__Goal of the exercise__
Filter the data for lines with the word "signals", then copy every line so identified.

__Data shown__
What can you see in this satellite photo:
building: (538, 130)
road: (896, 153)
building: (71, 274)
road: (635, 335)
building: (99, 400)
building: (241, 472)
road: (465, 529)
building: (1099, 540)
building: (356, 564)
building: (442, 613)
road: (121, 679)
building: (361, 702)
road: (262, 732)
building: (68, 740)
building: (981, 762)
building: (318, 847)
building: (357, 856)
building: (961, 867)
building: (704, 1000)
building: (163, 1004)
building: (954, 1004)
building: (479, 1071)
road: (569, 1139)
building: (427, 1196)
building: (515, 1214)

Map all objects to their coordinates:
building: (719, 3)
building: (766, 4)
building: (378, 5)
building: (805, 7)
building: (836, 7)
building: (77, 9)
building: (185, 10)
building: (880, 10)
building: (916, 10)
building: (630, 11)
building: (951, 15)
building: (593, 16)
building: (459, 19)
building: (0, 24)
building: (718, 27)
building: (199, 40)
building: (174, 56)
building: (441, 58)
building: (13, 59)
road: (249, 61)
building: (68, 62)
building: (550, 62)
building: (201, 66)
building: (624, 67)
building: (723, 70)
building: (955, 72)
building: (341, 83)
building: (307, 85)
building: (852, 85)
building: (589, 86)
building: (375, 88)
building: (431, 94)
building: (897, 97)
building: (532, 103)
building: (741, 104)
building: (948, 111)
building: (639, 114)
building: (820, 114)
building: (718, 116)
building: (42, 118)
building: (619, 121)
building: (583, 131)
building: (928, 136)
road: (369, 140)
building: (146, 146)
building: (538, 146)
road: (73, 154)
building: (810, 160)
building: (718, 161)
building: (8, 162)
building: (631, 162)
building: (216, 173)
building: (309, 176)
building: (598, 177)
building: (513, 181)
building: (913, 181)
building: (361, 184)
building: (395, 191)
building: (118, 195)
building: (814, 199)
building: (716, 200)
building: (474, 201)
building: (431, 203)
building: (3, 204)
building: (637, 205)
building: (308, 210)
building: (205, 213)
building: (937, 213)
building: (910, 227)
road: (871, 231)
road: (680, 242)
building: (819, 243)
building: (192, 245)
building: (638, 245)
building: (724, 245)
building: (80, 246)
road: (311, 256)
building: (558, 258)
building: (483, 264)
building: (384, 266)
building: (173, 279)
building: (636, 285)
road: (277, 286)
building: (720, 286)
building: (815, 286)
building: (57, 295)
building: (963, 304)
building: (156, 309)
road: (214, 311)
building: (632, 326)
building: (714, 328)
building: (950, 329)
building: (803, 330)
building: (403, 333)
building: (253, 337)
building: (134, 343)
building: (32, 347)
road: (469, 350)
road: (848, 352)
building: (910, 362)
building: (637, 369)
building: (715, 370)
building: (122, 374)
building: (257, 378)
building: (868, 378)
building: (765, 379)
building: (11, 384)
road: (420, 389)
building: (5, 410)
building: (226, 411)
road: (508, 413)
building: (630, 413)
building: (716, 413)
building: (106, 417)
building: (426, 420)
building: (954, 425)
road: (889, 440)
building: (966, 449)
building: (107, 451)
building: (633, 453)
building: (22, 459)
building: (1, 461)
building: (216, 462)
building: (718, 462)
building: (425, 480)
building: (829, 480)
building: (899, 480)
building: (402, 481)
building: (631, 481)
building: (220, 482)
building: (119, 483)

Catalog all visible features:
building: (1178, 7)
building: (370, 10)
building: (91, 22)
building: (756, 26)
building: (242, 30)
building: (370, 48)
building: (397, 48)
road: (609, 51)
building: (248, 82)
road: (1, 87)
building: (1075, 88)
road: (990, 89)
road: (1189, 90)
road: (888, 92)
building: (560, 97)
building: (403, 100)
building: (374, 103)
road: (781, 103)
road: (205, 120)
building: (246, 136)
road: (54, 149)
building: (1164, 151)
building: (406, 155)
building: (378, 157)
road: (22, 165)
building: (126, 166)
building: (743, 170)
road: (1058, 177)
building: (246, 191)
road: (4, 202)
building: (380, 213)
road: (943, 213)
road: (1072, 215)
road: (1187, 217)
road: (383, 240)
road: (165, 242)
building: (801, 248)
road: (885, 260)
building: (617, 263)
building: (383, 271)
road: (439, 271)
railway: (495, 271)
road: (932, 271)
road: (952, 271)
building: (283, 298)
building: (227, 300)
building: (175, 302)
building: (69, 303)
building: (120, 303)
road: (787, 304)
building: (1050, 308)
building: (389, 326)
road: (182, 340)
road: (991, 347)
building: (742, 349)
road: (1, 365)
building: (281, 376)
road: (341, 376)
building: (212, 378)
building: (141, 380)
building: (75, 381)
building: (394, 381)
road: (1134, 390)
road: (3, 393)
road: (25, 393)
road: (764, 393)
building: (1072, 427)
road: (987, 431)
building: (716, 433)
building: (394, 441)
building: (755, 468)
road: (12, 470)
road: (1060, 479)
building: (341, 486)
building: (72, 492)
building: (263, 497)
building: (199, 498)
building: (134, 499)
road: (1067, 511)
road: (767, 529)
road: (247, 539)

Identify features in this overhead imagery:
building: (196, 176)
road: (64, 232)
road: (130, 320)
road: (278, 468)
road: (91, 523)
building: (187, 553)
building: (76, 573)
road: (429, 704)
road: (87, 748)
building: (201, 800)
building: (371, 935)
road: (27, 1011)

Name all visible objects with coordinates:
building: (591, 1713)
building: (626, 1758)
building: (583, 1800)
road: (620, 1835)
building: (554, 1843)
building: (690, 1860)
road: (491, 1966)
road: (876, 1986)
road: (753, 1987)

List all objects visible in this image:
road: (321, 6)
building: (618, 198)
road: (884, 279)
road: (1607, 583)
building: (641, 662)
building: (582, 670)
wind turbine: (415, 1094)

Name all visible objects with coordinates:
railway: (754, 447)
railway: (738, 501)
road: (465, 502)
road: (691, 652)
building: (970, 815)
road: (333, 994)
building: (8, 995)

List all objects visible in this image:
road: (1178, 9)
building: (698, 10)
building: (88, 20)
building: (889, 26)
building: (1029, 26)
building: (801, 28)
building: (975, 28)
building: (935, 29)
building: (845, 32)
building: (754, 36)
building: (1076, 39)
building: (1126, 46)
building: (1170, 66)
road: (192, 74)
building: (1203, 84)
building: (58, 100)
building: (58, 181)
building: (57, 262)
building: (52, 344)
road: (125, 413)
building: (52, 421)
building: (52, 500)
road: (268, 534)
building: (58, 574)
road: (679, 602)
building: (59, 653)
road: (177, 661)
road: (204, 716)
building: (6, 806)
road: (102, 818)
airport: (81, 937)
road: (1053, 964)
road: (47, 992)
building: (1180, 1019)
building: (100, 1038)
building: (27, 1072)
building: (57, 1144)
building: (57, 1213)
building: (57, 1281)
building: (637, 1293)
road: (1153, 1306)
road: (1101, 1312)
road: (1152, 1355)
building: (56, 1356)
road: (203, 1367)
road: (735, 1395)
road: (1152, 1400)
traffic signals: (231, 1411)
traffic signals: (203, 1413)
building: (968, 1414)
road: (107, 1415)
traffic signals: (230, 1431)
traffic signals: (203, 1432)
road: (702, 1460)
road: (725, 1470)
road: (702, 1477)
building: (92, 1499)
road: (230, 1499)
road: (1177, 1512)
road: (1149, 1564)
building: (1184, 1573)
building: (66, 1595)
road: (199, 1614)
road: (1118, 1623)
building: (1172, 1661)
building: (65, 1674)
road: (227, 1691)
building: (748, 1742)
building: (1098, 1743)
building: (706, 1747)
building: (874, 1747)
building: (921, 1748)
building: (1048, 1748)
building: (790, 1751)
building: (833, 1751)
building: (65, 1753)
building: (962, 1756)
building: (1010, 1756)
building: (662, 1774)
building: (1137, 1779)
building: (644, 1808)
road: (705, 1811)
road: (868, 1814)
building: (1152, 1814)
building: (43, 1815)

__Written answer__
traffic signals: (231, 1411)
traffic signals: (203, 1413)
traffic signals: (230, 1431)
traffic signals: (203, 1432)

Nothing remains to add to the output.